§ Aim of the task
Leave out the pictures and repeat everything else in the records exactly.

§ Stored data
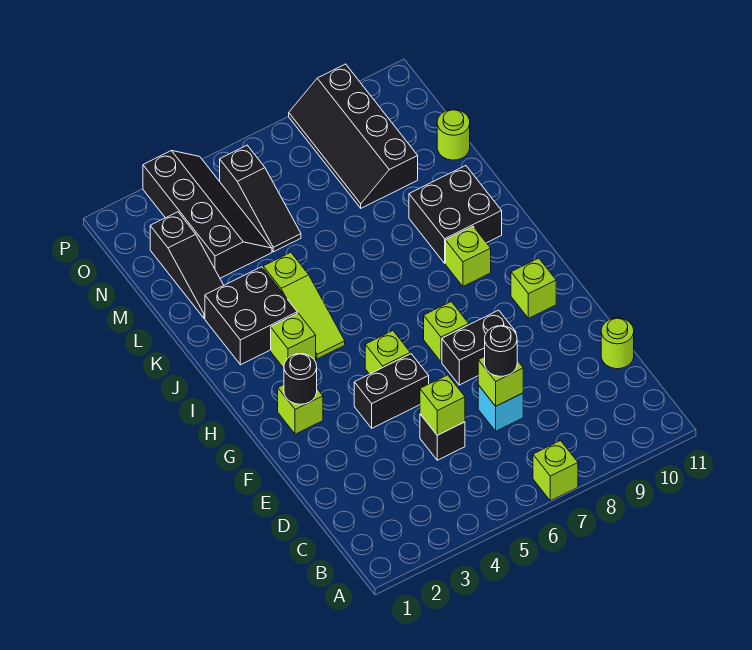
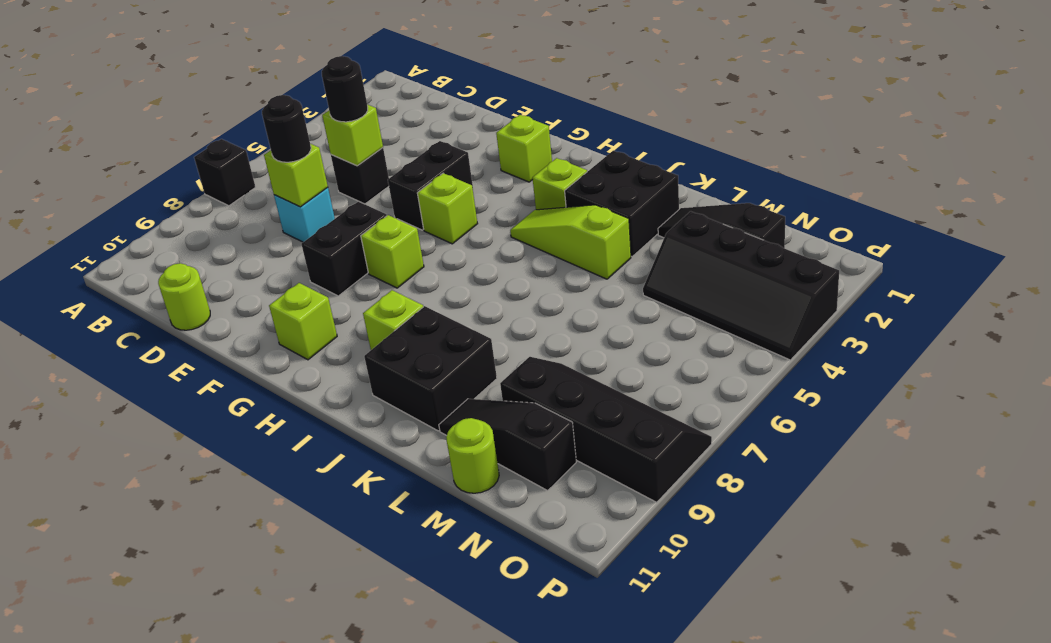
lime brick A7 level 1 -> black brick A7 level 1
black round brick G2 level 2 -> black round brick D5 level 3
black slope M5:O5 level 1 top O -> black slope L10:N10 level 1 top N

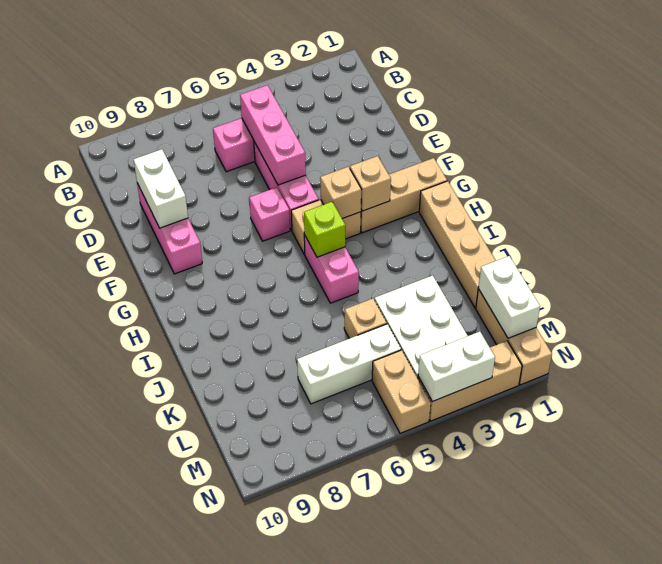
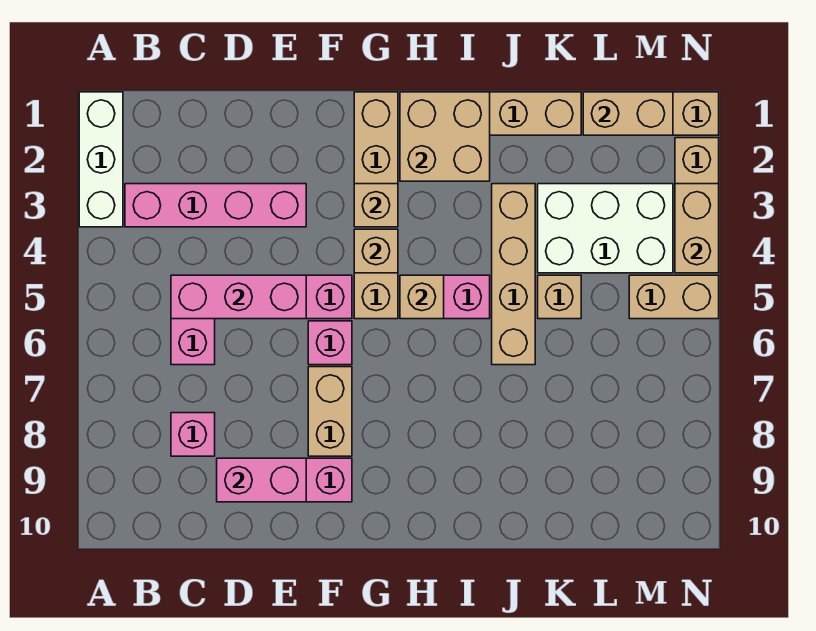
none -> pink brick B3:E3 level 1
none -> pink brick C8 level 1
white brick D9:E9 level 2 -> pink brick D9:E9 level 2
none -> tan brick F7:F8 level 1
none -> tan brick H1:I2 level 2
lime brick H5 level 2 -> tan brick H5 level 2
none -> tan brick J3:J6 level 1
white brick L1:M1 level 2 -> tan brick L1:M1 level 2
white brick L5:L7 level 1 -> white brick A1:A3 level 1
white brick N3:N4 level 2 -> tan brick N3:N4 level 2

§ Solution
lime brick A7 level 1 -> black brick A7 level 1
black round brick G2 level 2 -> black round brick D5 level 3
black slope M5:O5 level 1 top O -> black slope L10:N10 level 1 top N

none -> pink brick B3:E3 level 1
none -> pink brick C8 level 1
white brick D9:E9 level 2 -> pink brick D9:E9 level 2
none -> tan brick F7:F8 level 1
none -> tan brick H1:I2 level 2
lime brick H5 level 2 -> tan brick H5 level 2
none -> tan brick J3:J6 level 1
white brick L1:M1 level 2 -> tan brick L1:M1 level 2
white brick L5:L7 level 1 -> white brick A1:A3 level 1
white brick N3:N4 level 2 -> tan brick N3:N4 level 2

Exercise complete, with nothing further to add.